Work to be completed:
Take the records below and copy them exactly.

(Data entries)
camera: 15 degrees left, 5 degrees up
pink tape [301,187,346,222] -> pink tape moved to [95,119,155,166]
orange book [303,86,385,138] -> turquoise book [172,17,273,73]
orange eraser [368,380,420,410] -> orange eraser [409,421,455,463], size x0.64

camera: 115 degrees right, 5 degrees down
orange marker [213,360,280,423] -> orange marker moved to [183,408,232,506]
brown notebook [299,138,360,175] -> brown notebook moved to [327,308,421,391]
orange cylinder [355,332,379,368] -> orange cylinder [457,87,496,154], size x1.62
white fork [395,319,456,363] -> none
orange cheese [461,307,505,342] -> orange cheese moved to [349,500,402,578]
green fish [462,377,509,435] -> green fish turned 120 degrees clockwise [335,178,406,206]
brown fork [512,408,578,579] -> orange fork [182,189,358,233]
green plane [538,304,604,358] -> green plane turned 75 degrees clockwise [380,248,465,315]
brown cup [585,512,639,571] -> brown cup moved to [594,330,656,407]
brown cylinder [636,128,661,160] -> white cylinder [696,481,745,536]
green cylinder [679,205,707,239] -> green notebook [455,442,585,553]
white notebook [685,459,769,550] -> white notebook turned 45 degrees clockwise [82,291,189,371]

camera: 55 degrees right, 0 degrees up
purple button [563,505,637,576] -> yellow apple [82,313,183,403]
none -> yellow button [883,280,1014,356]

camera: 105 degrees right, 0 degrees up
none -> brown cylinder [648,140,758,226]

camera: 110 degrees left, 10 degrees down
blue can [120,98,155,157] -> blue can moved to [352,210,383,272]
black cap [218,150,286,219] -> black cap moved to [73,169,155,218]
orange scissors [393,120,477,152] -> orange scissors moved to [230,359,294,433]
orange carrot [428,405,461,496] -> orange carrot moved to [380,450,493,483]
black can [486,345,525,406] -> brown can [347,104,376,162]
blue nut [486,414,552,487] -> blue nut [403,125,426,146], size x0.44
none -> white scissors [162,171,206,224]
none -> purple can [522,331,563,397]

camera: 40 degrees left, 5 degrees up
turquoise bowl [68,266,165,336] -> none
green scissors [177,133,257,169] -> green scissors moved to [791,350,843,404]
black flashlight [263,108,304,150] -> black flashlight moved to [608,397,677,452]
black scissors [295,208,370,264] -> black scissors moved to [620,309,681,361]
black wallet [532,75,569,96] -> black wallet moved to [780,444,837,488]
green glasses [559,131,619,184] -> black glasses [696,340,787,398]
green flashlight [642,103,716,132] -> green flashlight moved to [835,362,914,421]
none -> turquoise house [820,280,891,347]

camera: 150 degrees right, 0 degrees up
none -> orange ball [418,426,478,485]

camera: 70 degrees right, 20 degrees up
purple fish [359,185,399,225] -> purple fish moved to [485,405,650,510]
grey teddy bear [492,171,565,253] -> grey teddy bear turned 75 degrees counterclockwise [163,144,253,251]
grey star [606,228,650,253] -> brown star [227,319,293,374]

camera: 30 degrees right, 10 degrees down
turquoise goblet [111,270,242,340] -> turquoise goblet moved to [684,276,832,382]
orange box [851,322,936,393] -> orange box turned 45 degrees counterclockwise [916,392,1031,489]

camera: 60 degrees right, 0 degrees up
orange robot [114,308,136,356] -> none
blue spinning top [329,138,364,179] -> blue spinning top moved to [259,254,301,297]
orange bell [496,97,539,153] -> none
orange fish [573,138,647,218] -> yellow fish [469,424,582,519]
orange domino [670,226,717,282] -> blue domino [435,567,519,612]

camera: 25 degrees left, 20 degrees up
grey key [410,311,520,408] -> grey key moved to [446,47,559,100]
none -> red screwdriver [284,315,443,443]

Solution for this exercise:
camera: 15 degrees left, 5 degrees up
pink tape [301,187,346,222] -> pink tape moved to [95,119,155,166]
orange book [303,86,385,138] -> turquoise book [172,17,273,73]
orange eraser [368,380,420,410] -> orange eraser [409,421,455,463], size x0.64

camera: 115 degrees right, 5 degrees down
orange marker [213,360,280,423] -> orange marker moved to [183,408,232,506]
brown notebook [299,138,360,175] -> brown notebook moved to [327,308,421,391]
orange cylinder [355,332,379,368] -> orange cylinder [457,87,496,154], size x1.62
white fork [395,319,456,363] -> none
orange cheese [461,307,505,342] -> orange cheese moved to [349,500,402,578]
green fish [462,377,509,435] -> green fish turned 120 degrees clockwise [335,178,406,206]
brown fork [512,408,578,579] -> orange fork [182,189,358,233]
green plane [538,304,604,358] -> green plane turned 75 degrees clockwise [380,248,465,315]
brown cup [585,512,639,571] -> brown cup moved to [594,330,656,407]
brown cylinder [636,128,661,160] -> white cylinder [696,481,745,536]
green cylinder [679,205,707,239] -> green notebook [455,442,585,553]
white notebook [685,459,769,550] -> white notebook turned 45 degrees clockwise [82,291,189,371]

camera: 55 degrees right, 0 degrees up
purple button [563,505,637,576] -> yellow apple [82,313,183,403]
none -> yellow button [883,280,1014,356]

camera: 105 degrees right, 0 degrees up
none -> brown cylinder [648,140,758,226]

camera: 110 degrees left, 10 degrees down
blue can [120,98,155,157] -> blue can moved to [352,210,383,272]
black cap [218,150,286,219] -> black cap moved to [73,169,155,218]
orange scissors [393,120,477,152] -> orange scissors moved to [230,359,294,433]
orange carrot [428,405,461,496] -> orange carrot moved to [380,450,493,483]
black can [486,345,525,406] -> brown can [347,104,376,162]
blue nut [486,414,552,487] -> blue nut [403,125,426,146], size x0.44
none -> white scissors [162,171,206,224]
none -> purple can [522,331,563,397]

camera: 40 degrees left, 5 degrees up
turquoise bowl [68,266,165,336] -> none
green scissors [177,133,257,169] -> green scissors moved to [791,350,843,404]
black flashlight [263,108,304,150] -> black flashlight moved to [608,397,677,452]
black scissors [295,208,370,264] -> black scissors moved to [620,309,681,361]
black wallet [532,75,569,96] -> black wallet moved to [780,444,837,488]
green glasses [559,131,619,184] -> black glasses [696,340,787,398]
green flashlight [642,103,716,132] -> green flashlight moved to [835,362,914,421]
none -> turquoise house [820,280,891,347]

camera: 150 degrees right, 0 degrees up
none -> orange ball [418,426,478,485]

camera: 70 degrees right, 20 degrees up
purple fish [359,185,399,225] -> purple fish moved to [485,405,650,510]
grey teddy bear [492,171,565,253] -> grey teddy bear turned 75 degrees counterclockwise [163,144,253,251]
grey star [606,228,650,253] -> brown star [227,319,293,374]

camera: 30 degrees right, 10 degrees down
turquoise goblet [111,270,242,340] -> turquoise goblet moved to [684,276,832,382]
orange box [851,322,936,393] -> orange box turned 45 degrees counterclockwise [916,392,1031,489]

camera: 60 degrees right, 0 degrees up
orange robot [114,308,136,356] -> none
blue spinning top [329,138,364,179] -> blue spinning top moved to [259,254,301,297]
orange bell [496,97,539,153] -> none
orange fish [573,138,647,218] -> yellow fish [469,424,582,519]
orange domino [670,226,717,282] -> blue domino [435,567,519,612]

camera: 25 degrees left, 20 degrees up
grey key [410,311,520,408] -> grey key moved to [446,47,559,100]
none -> red screwdriver [284,315,443,443]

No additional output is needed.